- _Prompt_:
Every entry should be reproduced precisely, with each picture left out.

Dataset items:
┄┄┄┄┄┄┄┄┄┄

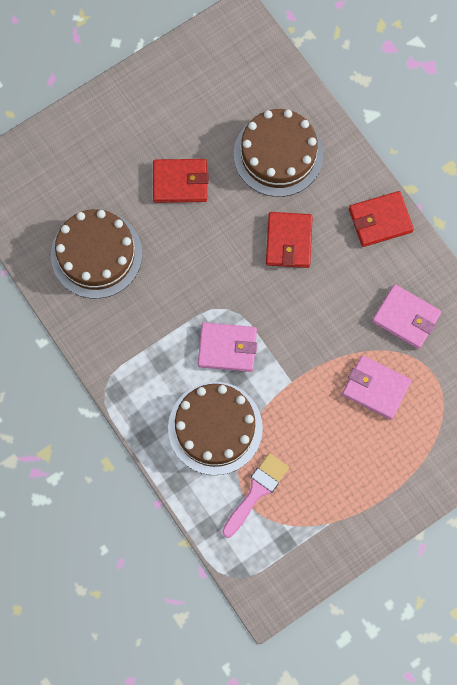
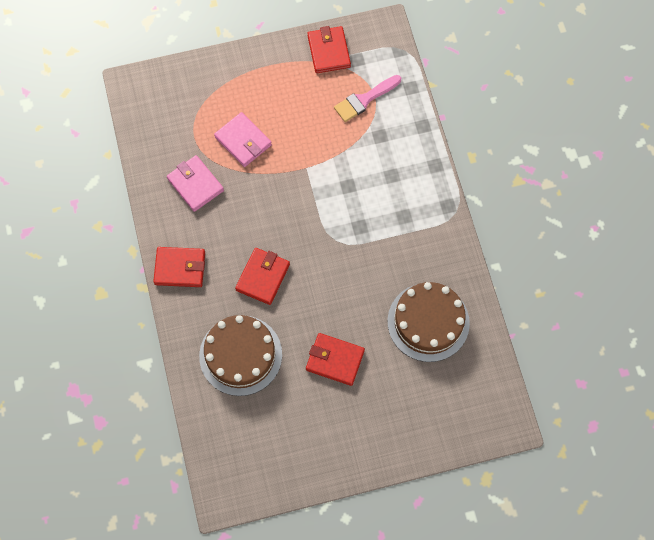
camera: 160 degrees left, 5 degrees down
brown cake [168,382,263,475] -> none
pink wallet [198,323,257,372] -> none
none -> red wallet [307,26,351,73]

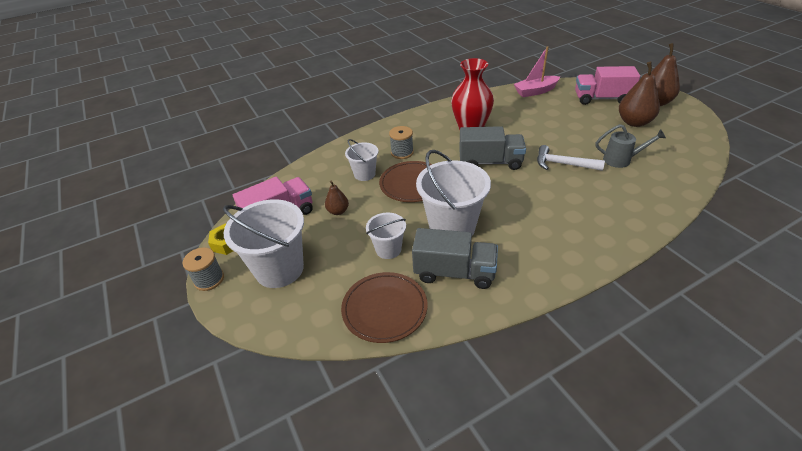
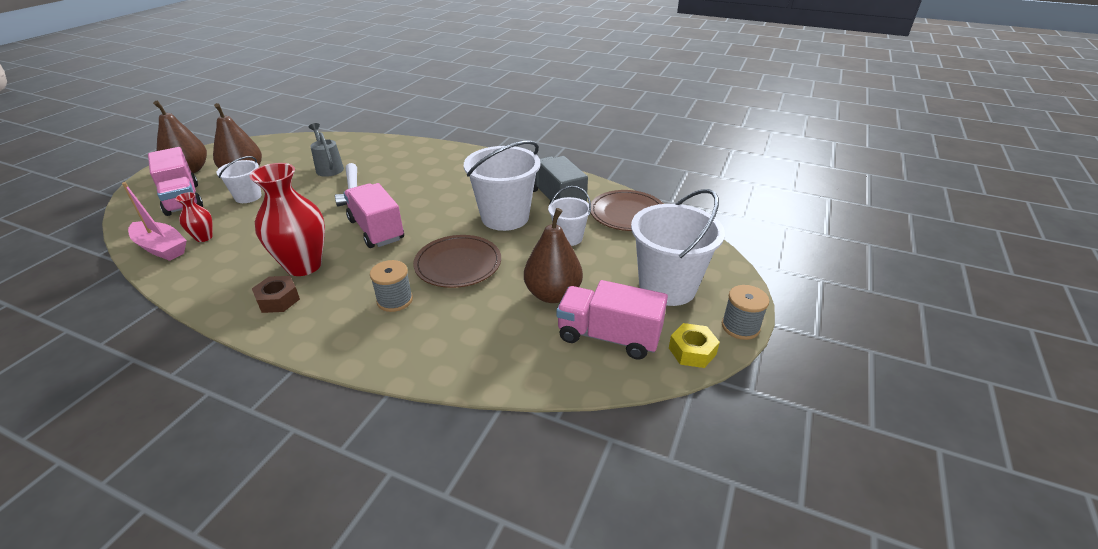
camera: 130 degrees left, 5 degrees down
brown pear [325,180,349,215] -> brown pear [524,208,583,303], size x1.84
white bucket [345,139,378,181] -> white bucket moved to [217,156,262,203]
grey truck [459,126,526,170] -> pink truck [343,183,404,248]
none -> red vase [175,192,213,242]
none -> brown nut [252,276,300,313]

┄┄┄┄┄┄┄┄┄┄

- _Answer for this exercise_:
camera: 160 degrees left, 5 degrees down
brown cake [168,382,263,475] -> none
pink wallet [198,323,257,372] -> none
none -> red wallet [307,26,351,73]

camera: 130 degrees left, 5 degrees down
brown pear [325,180,349,215] -> brown pear [524,208,583,303], size x1.84
white bucket [345,139,378,181] -> white bucket moved to [217,156,262,203]
grey truck [459,126,526,170] -> pink truck [343,183,404,248]
none -> red vase [175,192,213,242]
none -> brown nut [252,276,300,313]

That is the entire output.